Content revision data
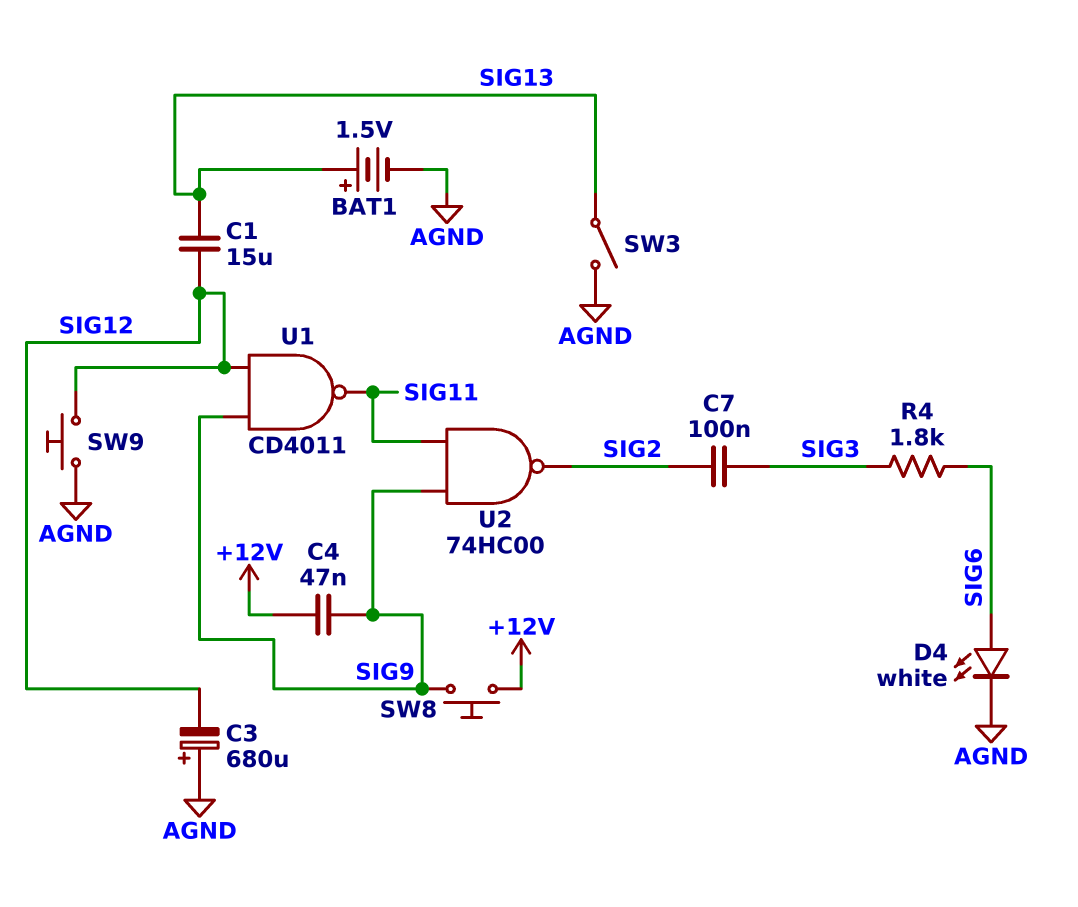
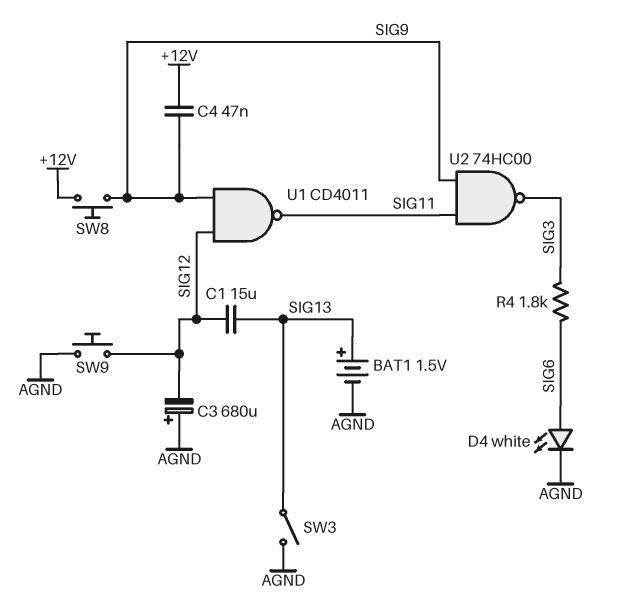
C7: 100nF (SIG2, SIG3) -> none
U2: NAND 74HC00 (in SIG9, in SIG11, out SIG2) -> NAND 74HC00 (in SIG9, in SIG11, out SIG3)

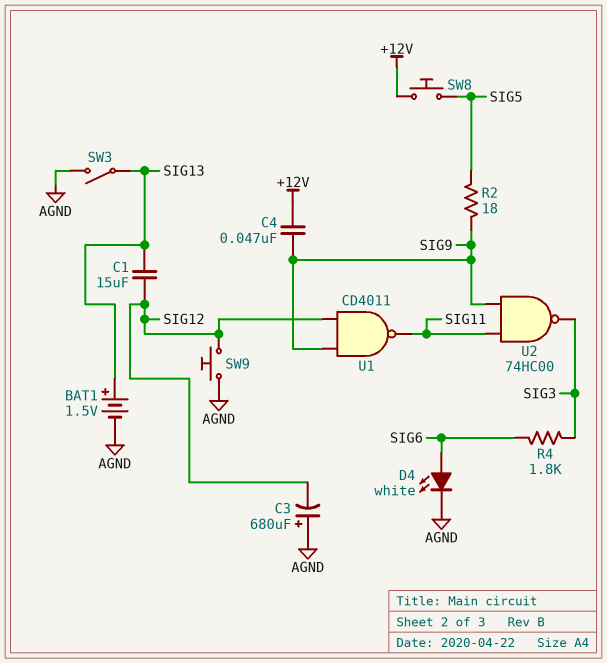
R2: none -> 18 (SIG5, SIG9)
SW8: button (+12V, SIG9) -> button (+12V, SIG5)

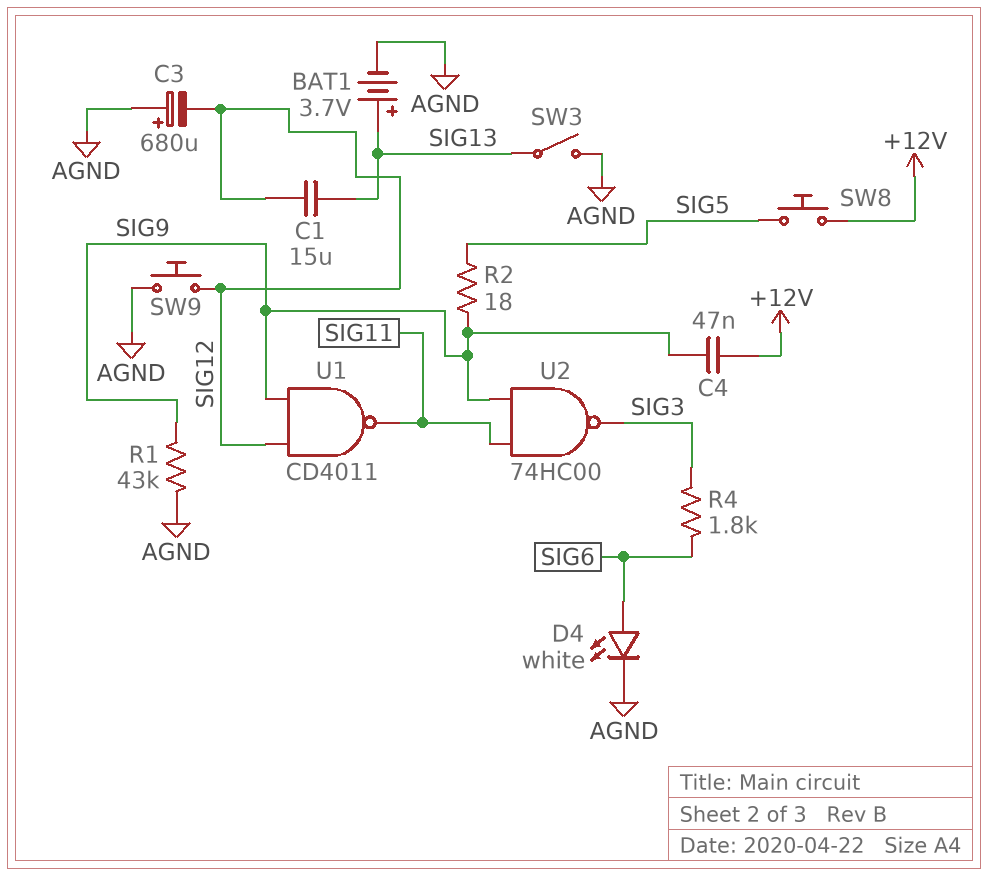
BAT1: 1.5V (plus SIG13, minus AGND) -> 3.7V (plus SIG13, minus AGND)
R1: none -> 43k (AGND, SIG9)

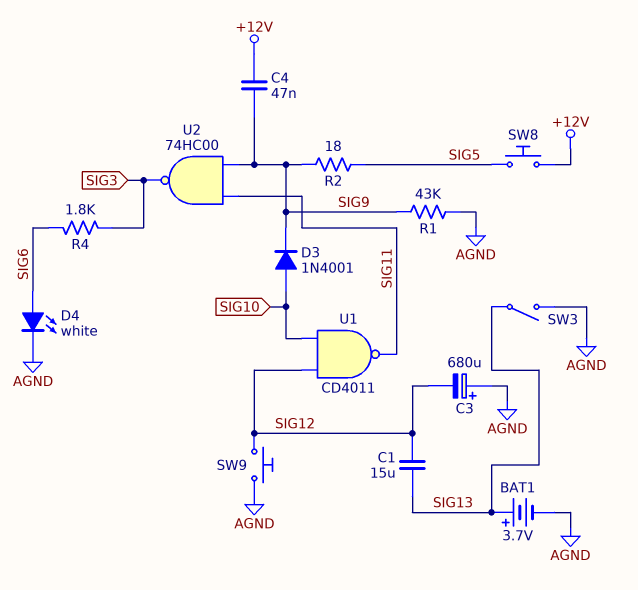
D3: none -> diode 1N4001 (A SIG10, K SIG9)
U1: NAND CD4011 (in SIG9, in SIG12, out SIG11) -> NAND CD4011 (in SIG10, in SIG12, out SIG11)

What needs to be done:
Exactly the lines from the one containing "D3: none -> diode 1N4001 (A SIG10, K SIG9)" to the final line of the data, both included, should be printed, and nothing more.

Your response:
D3: none -> diode 1N4001 (A SIG10, K SIG9)
U1: NAND CD4011 (in SIG9, in SIG12, out SIG11) -> NAND CD4011 (in SIG10, in SIG12, out SIG11)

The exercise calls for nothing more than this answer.